» Source material
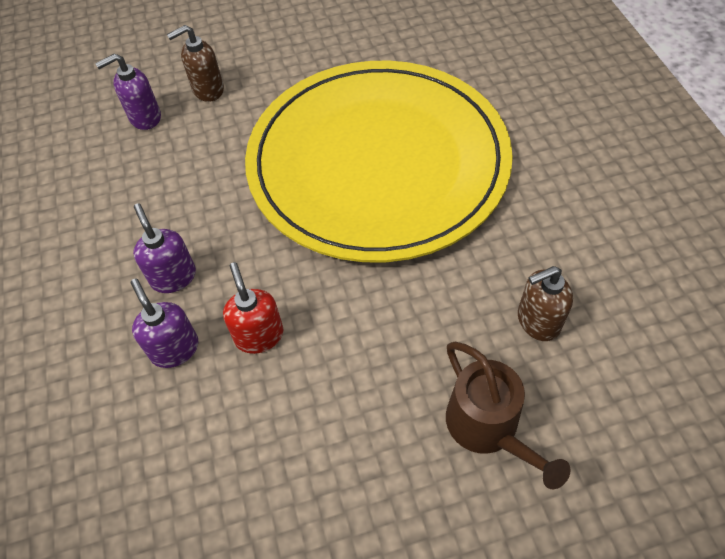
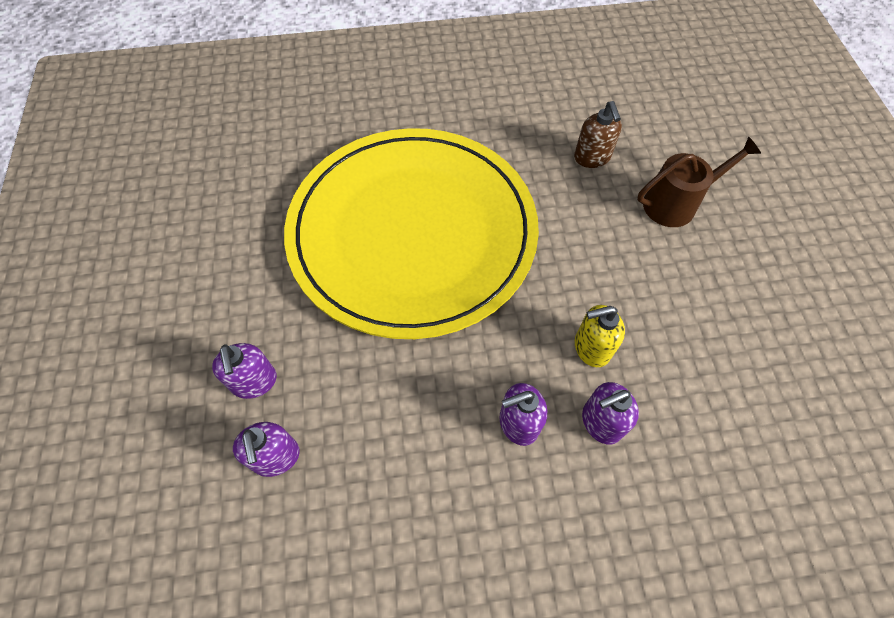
camera: 85 degrees left, 5 degrees up
(208, 90) = (254, 382): brown soap dispenser -> purple soap dispenser
(259, 335) = (591, 348): red soap dispenser -> yellow soap dispenser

» What to do
Over the whole listing above, how many lines contain the string "soap"? The answer is that number alone.

» Exercise answer
2